What is expected — Count the lines in the items that contain the string "numericTimeSignature" and reply with only that number.

Dataset rows —
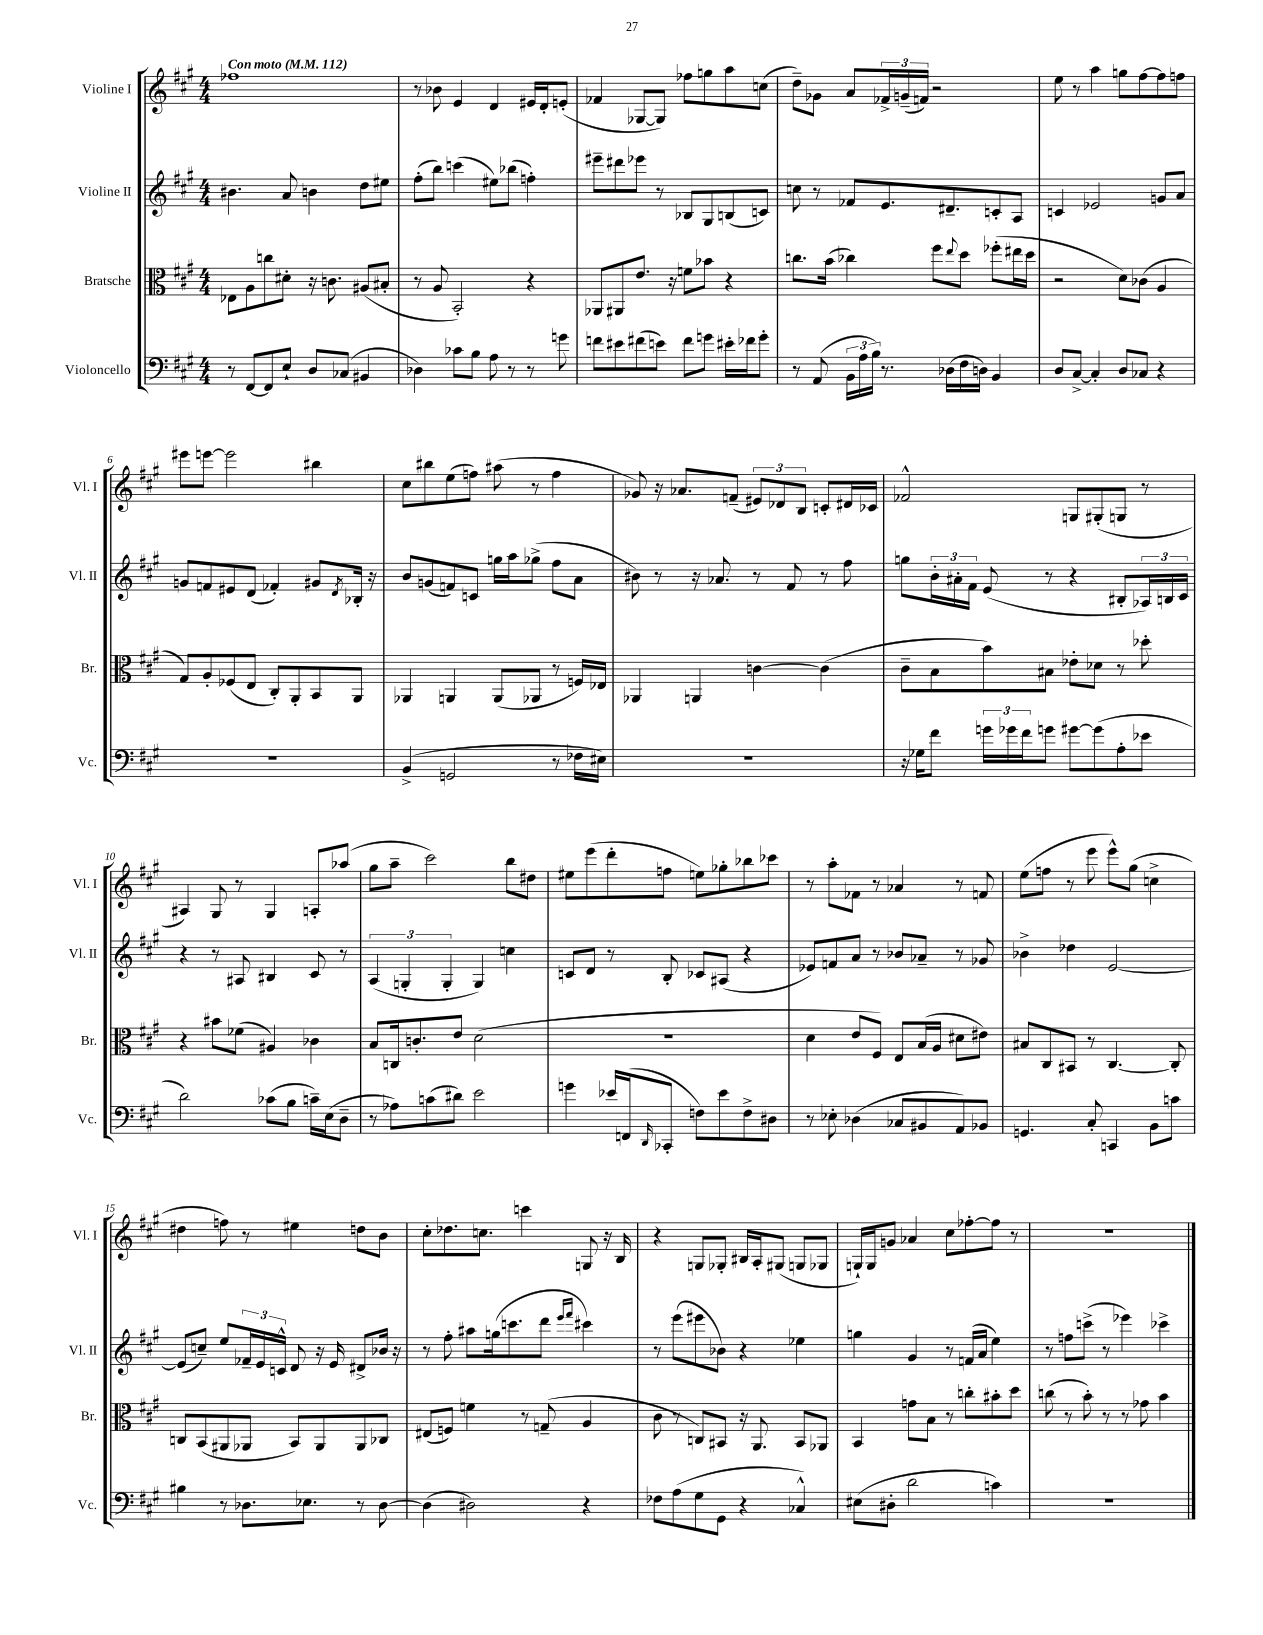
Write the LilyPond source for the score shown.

<<
\new StaffGroup <<
\new Staff = "s0" \with { instrumentName = "Violine I" shortInstrumentName = "Vl. I" } {
    \clef treble \key a \major \numericTimeSignature \time 4/4 \tempo "Con moto" 4 = 112
    fes''1 |
    r8 bes'8 e'4 d'4 eis'16 d'16-. e'8-.( |
    fes'4 ges8~ ges8) fes''8 g''8 a''8 c''8( |
    d''8--) ges'8 a'8 \tuplet 3/2 { fes'16-> g'16--( f'16) } r2 |
    e''8 r8 a''4 g''8 fis''8~ fis''8 f''8 |
    eis'''8 e'''8~ e'''2 bis''4 |
    cis''8 bis''8 e''8( f''8) ais''8( r8 f''4 |
    ges'8) r16 aes'8. f'8--( \tuplet 3/2 { eis'8) des'8 b8 } c'8-. dis'16 ces'16 |
    fes'2-^ g8 gis8-.( g8 r8 |
    ais4) gis8 r8 gis4 a8-. aes''8( |
    gis''8 a''8-- cis'''2) b''8 dis''8 |
    eis''8 e'''8( d'''8-. f''8 e''8) ges''8-. bes''8 ces'''8 |
    r8 a''8-. fes'8 r8 aes'4 r8 f'8 |
    e''8( f''8 r8 e'''8 e'''8-^) gis''8( c''4-> |
    dis''4 f''8) r8 eis''4 d''8 b'8 |
    cis''8-. des''8. c''8. c'''4 g8 r16 b16 |
    r4 g8 ges8-. bis16 a16-. gis8( g8 ges8 |
    g16-!) g16 g'8 aes'4 cis''8 fes''8~-. fes''8 r8 |
    R1 \bar "|." |
}
\new Staff = "s1" \with { instrumentName = "Violine II" shortInstrumentName = "Vl. II" } {
    \clef treble \key a \major \numericTimeSignature \time 4/4
    bis'4. a'8 b'4 d''8 eis''8 |
    fis''8-.( b''8) c'''4( eis''8) bes''8( f''4-.) |
    eis'''8-- dis'''8 ees'''8 r8 bes8 gis8 b8( c'8) |
    c''8 r8 fes'8 e'8. dis'8.-- c'8-. a8 |
    c'4 ees'2 g'8 a'8 |
    g'8 f'8 eis'8 d'8( fes'4-.) gis'8 \acciaccatura { d'8 } bes16-. r16 |
    b'8 g'8( f'8) c'8 g''16 a''16 ges''8->( fis''8 a'8 |
    bis'8) r8 r16 aes'8. r8 fis'8 r8 fis''8 |
    g''8 \tuplet 3/2 { b'16-. ais'16-. fis'16 } e'8( r8 r4 bis8-. \tuplet 3/2 { aes16) b16 cis'16 } |
    r4 r8 ais8 bis4 cis'8 r8 |
    \tuplet 3/2 { a4( g4-. g4-. } g4) c''4 |
    c'8 d'8 r8 b8-. ces'8 ais8( r4 |
    ees'8) f'8 a'8 r8 bes'8 aes'8-- r8 ges'8 |
    bes'4-> des''4 e'2~ |
    e'8( c''8--) e''8 \tuplet 3/2 { fes'16-- e'16 c'16-^ } d'8 r16 e'16 dis'8-> bes'16 r16 |
    r8 fis''8-. ais''8 g''16( c'''8. d'''8 \grace { e'''16 fis'''16 } cis'''4) |
    r8 e'''8( eis'''8 bes'8) r4 ees''4 |
    g''4 gis'4 r8 f'16( a'16 e''4) |
    r8 f''8 c'''8->( r8 ees'''4) ces'''4-> \bar "|." |
}
\new Staff = "s2" \with { instrumentName = "Bratsche" shortInstrumentName = "Br." } {
    \clef alto \key a \major \numericTimeSignature \time 4/4
    ees8 a8 c''8 dis'8-. r16 c'8. ais8( bis8-. |
    r8 a8 b,2-.) r4 |
    aes,8 ais,8 e'8. r16 f'8 bes'8 r4 |
    c''8. b'16( ces''4) fis''8 \appoggiatura { e''8 } d''8 fes''8-.( eis''16 d''16 |
    r2 d'8) ces'8( a4 |
    gis8) a8-. fes8( e8 cis8-.) a,8-. b,8 a,8 |
    aes,4 a,4 a,8( aes,8 r8 f16) ees16 |
    aes,4 a,4 c'4~ c'4( |
    cis'8-- b8 b'8) bis8 ees'8-. des'8 r8 des''8-. |
    r4 bis'8 fes'8( ais4) ces'4 |
    b8 c16 c'8.-. e'8 d'2( |
    R1 |
    d'4 e'8 fis8) e8 b16( a16 dis'8 eis'8) |
    bis8 cis8 bis,8 r8 cis4.~ cis8-. |
    c8 b,8( ais,8 aes,8 b,8) aes,8 aes,8 ces8 |
    eis8( f8) f'4 r8 g8--( a4 |
    cis'8 r8 c8) bis,8 r16 a,8. bis,8 aes,8 |
    b,4 g'8 b8 r8 c''8-. bis'8-. d''8 |
    c''8( r8 b'8-.) r8 r8 ges'8 b'4 \bar "|." |
}
\new Staff = "s3" \with { instrumentName = "Violoncello" shortInstrumentName = "Vc." } {
    \clef bass \key a \major \numericTimeSignature \time 4/4
    r8 fis,8~ fis,8 e8-! d8 ces8( bis,4 |
    des4) ces'8 b8 a8 r8 r8 g'8 |
    f'8 eis'8 fis'8( e'8) fis'8 g'8 eis'16-. fes'16 g'8-. |
    r8 a,8( \tuplet 3/2 { b,16 a16 b16) } r8. des16( fis16 d16) b,4 |
    d8 cis8~-> cis4-. d8 ces8 r4 |
    r1 |
    b,4->( g,2 r8 fes16 eis16) |
    R1 |
    r16 ges16 fis'8 \tuplet 3/2 { g'16 ges'16 fis'16 } g'8 gis'8~ gis'8( a8-. ees'8 |
    d'2) ces'8( b8 c'16--) e16( d8-- |
    r8 aes8) c'8( dis'8) e'2 |
    g'4 ees'16 f,16( \grace { d,16 } ces,8-. f8) ees'8 f8-> dis8 |
    r8 ees8-. des4( ces8 bis,8 a,8) bes,8 |
    g,4. cis8-. c,4 b,8 c'8 |
    bis4 r8 des8. ees8. r8 des8~ |
    des4( dis2) r4 |
    fes8 a8( gis8 gis,8 r4 ces4-^) |
    eis8( dis8-. d'2 c'4) |
    R1 \bar "|." |
}
>>
>>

Task result — 4